What needs to be done: Return the material below exactly, but only from the line with "R202: 15k (N5, N6) -> 1.5k (N5, N6)" through the line with "U201: MCP6002 -> OPA2134", and without its pictures.

++++++

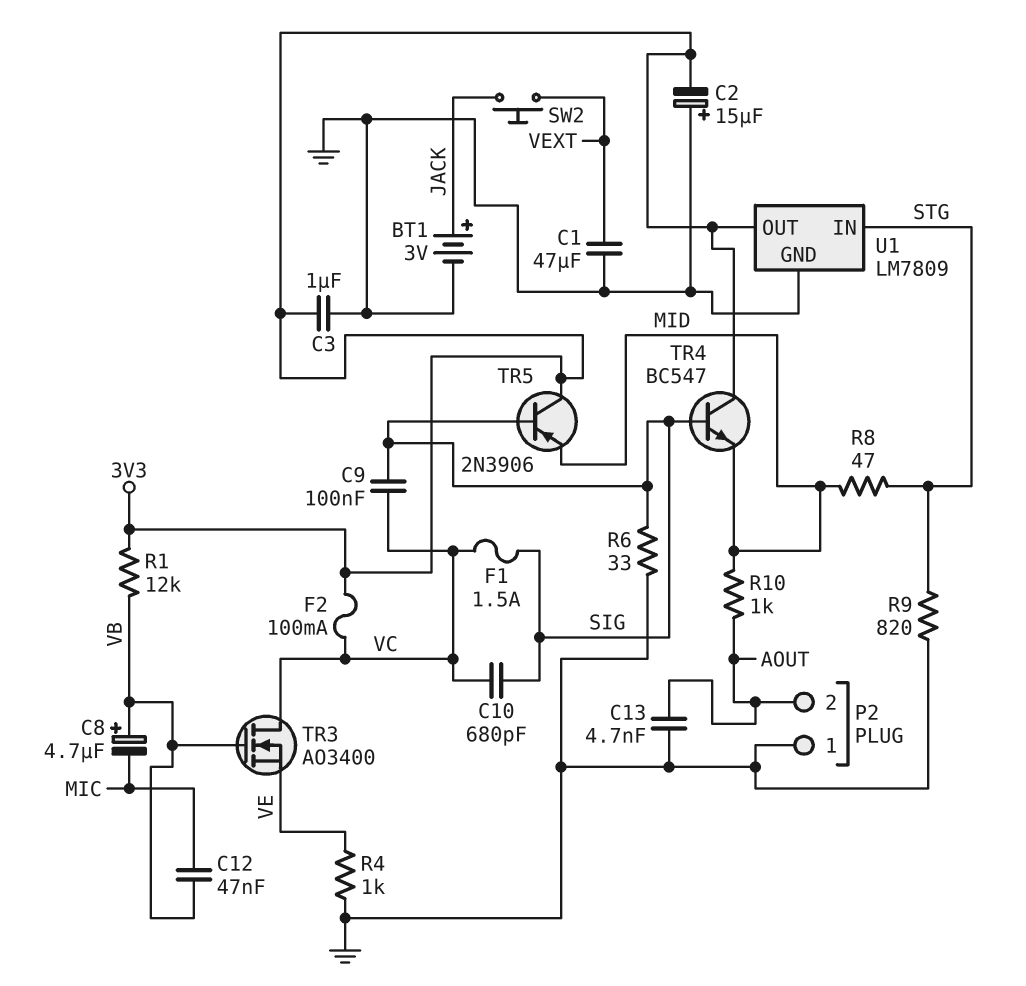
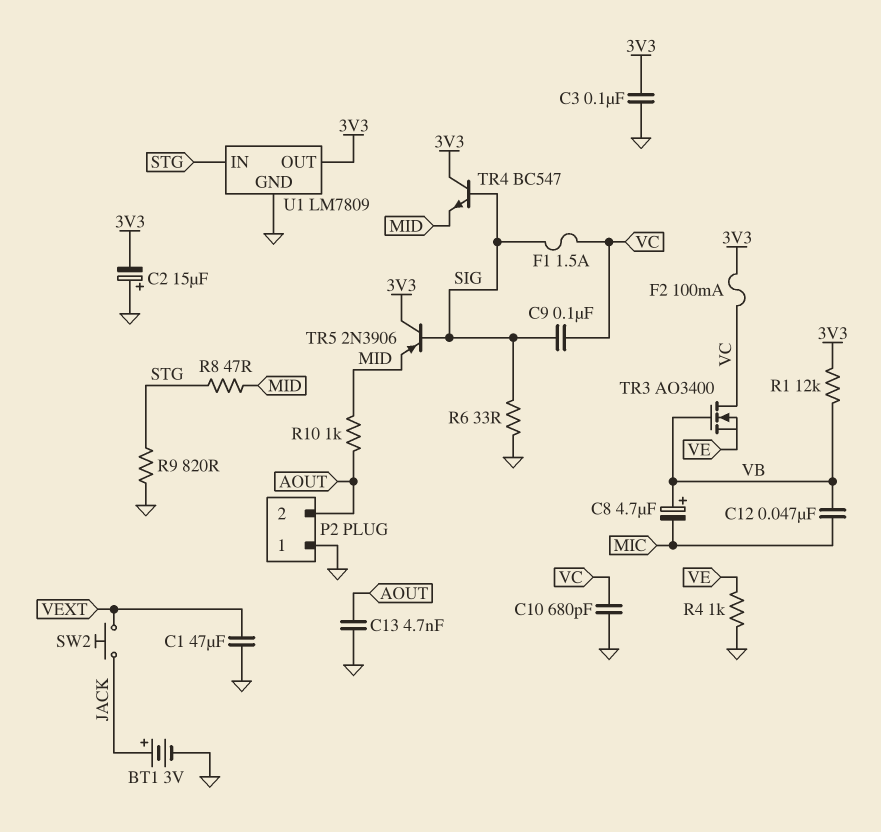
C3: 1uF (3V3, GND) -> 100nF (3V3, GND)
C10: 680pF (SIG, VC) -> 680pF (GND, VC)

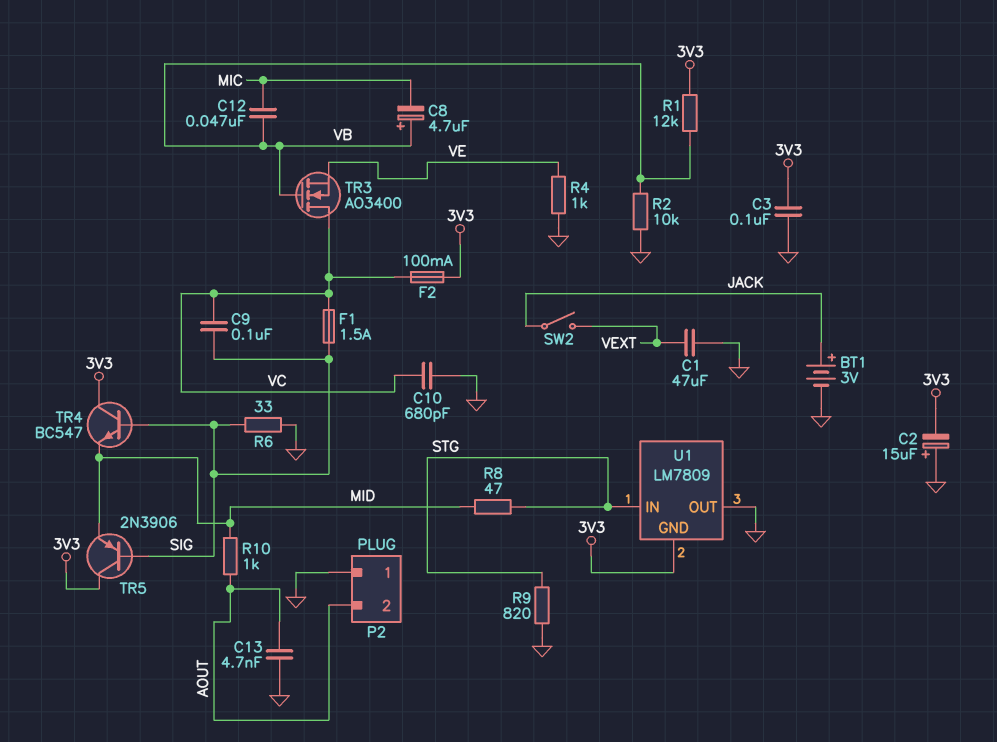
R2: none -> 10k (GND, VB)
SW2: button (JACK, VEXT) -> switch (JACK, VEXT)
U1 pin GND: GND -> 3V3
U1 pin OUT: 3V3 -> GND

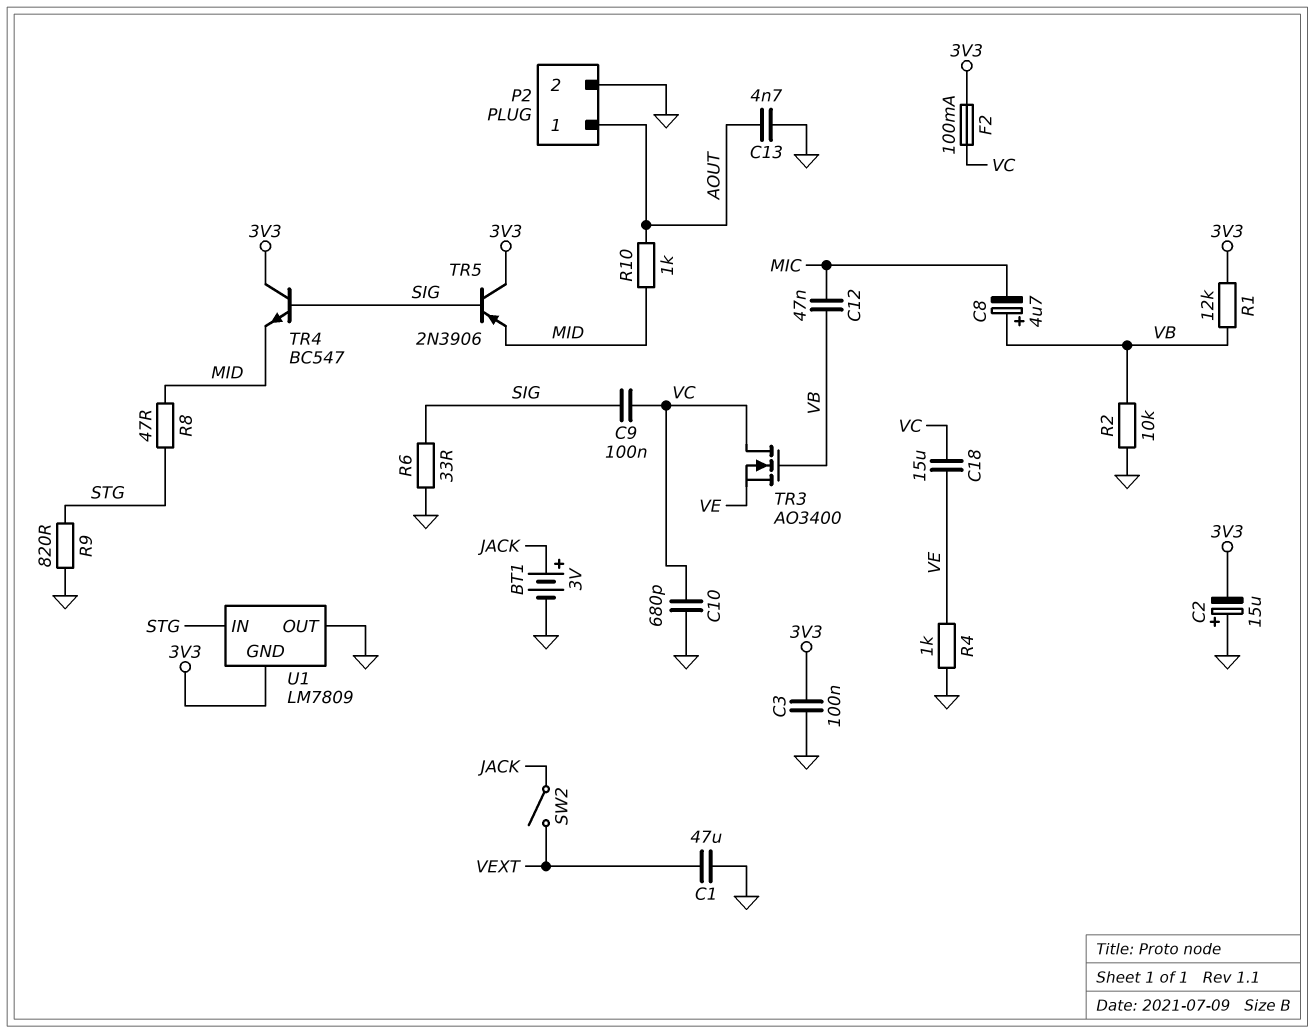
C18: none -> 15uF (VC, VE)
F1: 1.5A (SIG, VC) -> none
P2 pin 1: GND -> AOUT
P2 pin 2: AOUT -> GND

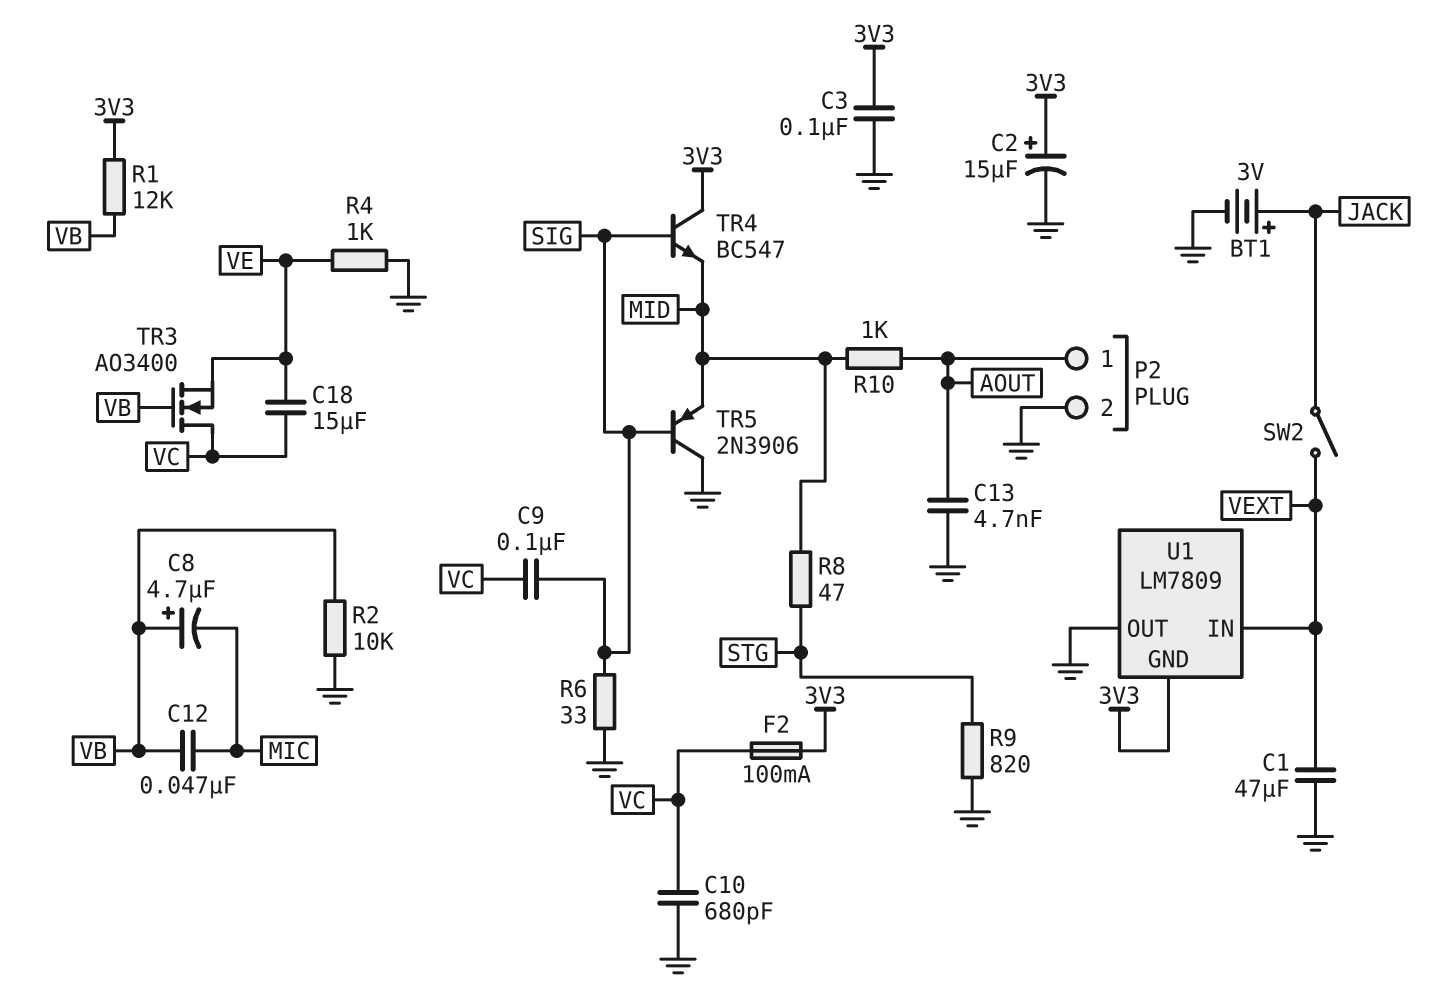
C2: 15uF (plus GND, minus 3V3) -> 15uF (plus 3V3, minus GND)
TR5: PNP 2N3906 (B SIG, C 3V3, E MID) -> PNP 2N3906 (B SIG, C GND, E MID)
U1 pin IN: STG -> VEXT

++++++

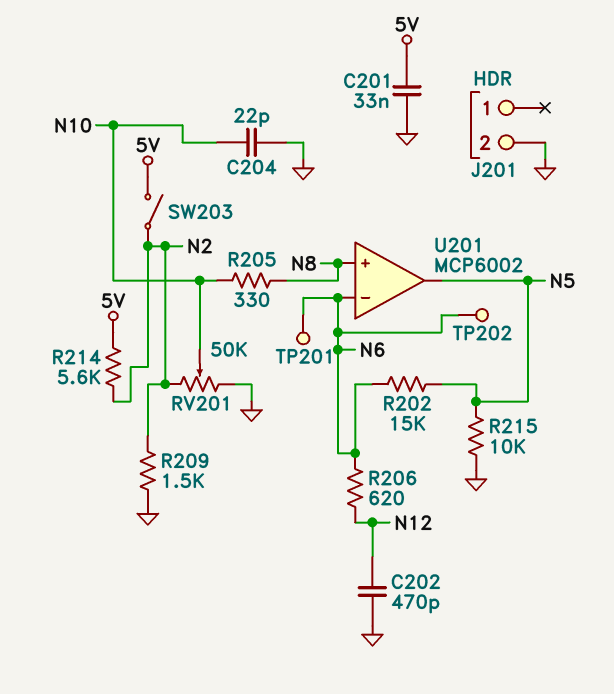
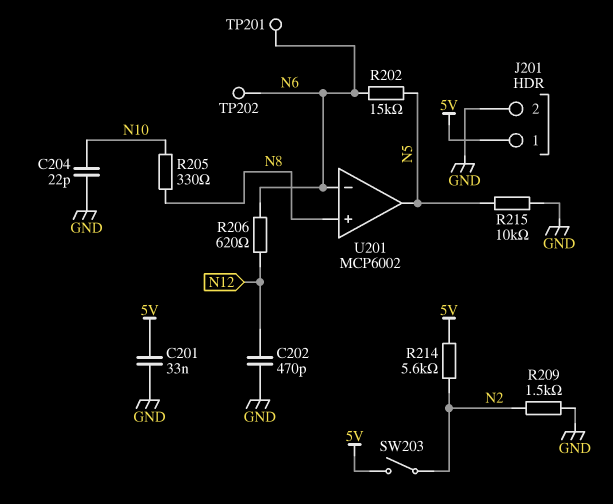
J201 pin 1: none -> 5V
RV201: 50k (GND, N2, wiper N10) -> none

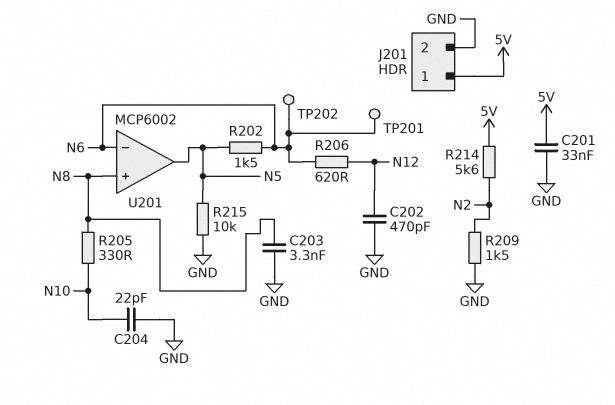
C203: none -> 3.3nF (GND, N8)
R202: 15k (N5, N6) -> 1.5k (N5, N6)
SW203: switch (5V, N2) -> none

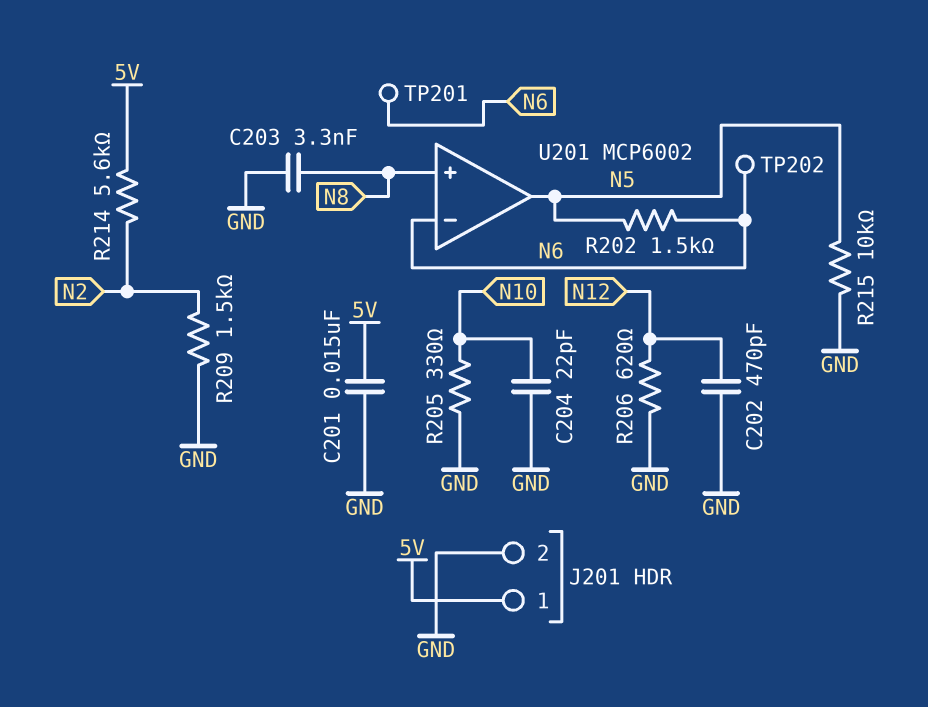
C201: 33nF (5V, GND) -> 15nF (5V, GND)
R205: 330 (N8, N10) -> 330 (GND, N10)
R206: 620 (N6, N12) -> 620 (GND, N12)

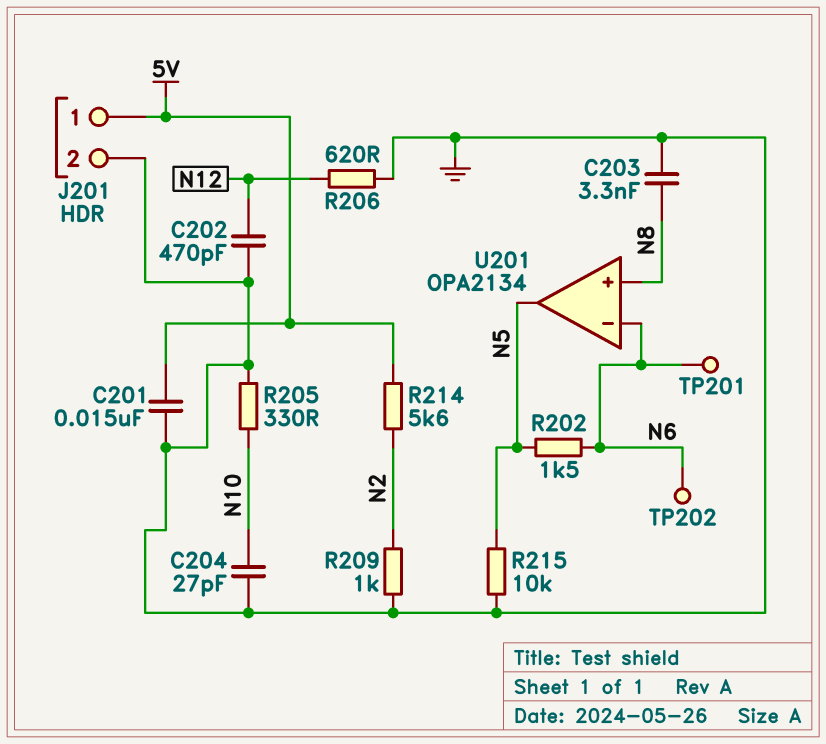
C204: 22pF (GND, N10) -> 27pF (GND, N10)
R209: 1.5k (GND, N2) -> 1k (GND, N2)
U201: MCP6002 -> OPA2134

++++++

Final answer:
R202: 15k (N5, N6) -> 1.5k (N5, N6)
SW203: switch (5V, N2) -> none

C201: 33nF (5V, GND) -> 15nF (5V, GND)
R205: 330 (N8, N10) -> 330 (GND, N10)
R206: 620 (N6, N12) -> 620 (GND, N12)

C204: 22pF (GND, N10) -> 27pF (GND, N10)
R209: 1.5k (GND, N2) -> 1k (GND, N2)
U201: MCP6002 -> OPA2134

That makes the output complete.